▶ Exercise description: Repeat the data word for word, starting at the beginning of the data and ending at the line containing "gray hexagon at (966, 197): moved 8 px right", with both ends included. Leave the pictures out of your answer.

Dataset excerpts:
════════════════════

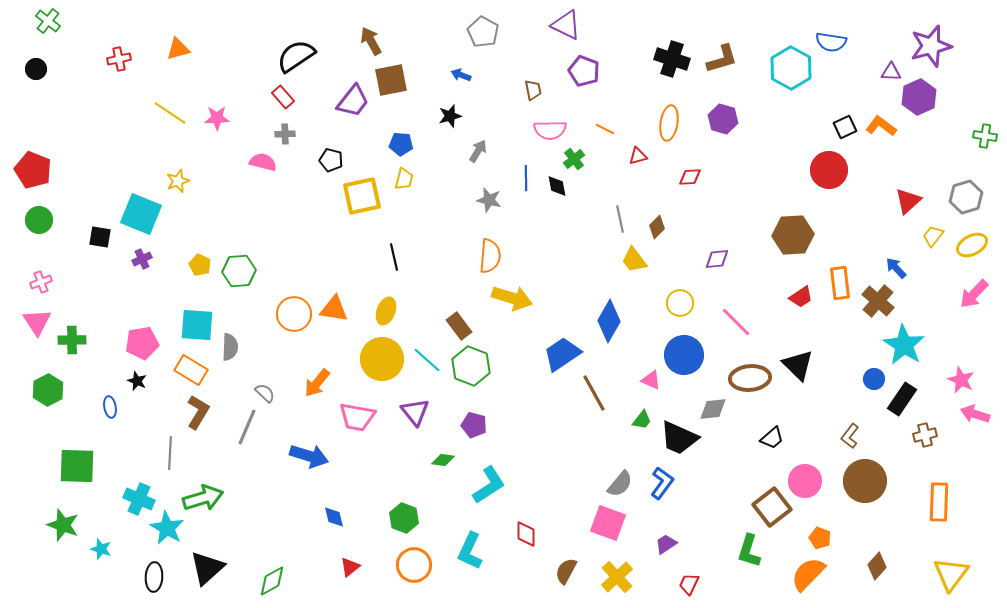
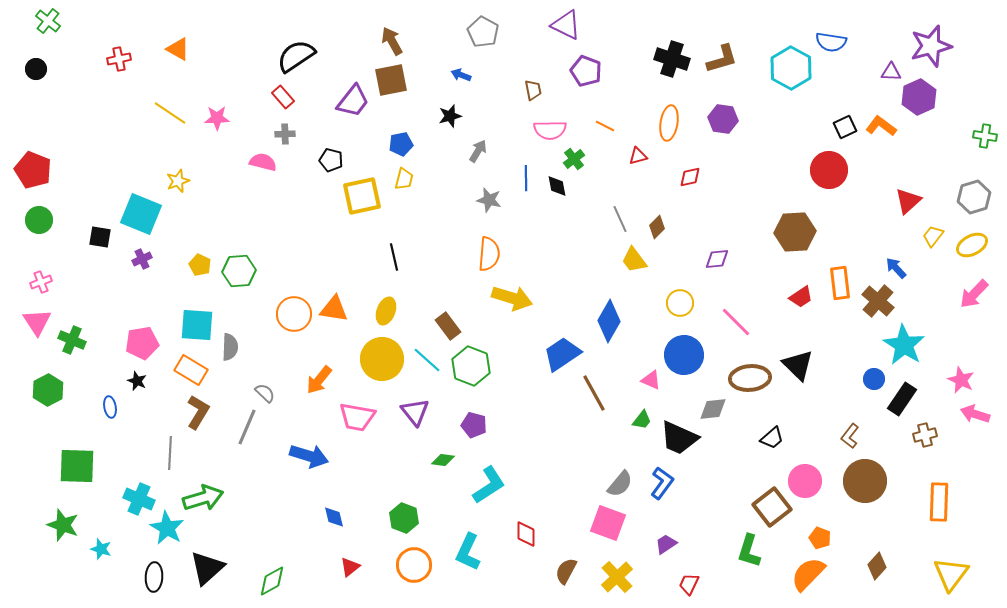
brown arrow at (371, 41): moved 21 px right
orange triangle at (178, 49): rotated 45 degrees clockwise
purple pentagon at (584, 71): moved 2 px right
purple hexagon at (723, 119): rotated 8 degrees counterclockwise
orange line at (605, 129): moved 3 px up
blue pentagon at (401, 144): rotated 15 degrees counterclockwise
red diamond at (690, 177): rotated 10 degrees counterclockwise
gray hexagon at (966, 197): moved 8 px right
gray line at (620, 219): rotated 12 degrees counterclockwise
brown hexagon at (793, 235): moved 2 px right, 3 px up
orange semicircle at (490, 256): moved 1 px left, 2 px up
brown rectangle at (459, 326): moved 11 px left
green cross at (72, 340): rotated 24 degrees clockwise
orange arrow at (317, 383): moved 2 px right, 3 px up
cyan L-shape at (470, 551): moved 2 px left, 1 px down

════════════════════

▶ Reply to the task:
brown arrow at (371, 41): moved 21 px right
orange triangle at (178, 49): rotated 45 degrees clockwise
purple pentagon at (584, 71): moved 2 px right
purple hexagon at (723, 119): rotated 8 degrees counterclockwise
orange line at (605, 129): moved 3 px up
blue pentagon at (401, 144): rotated 15 degrees counterclockwise
red diamond at (690, 177): rotated 10 degrees counterclockwise
gray hexagon at (966, 197): moved 8 px right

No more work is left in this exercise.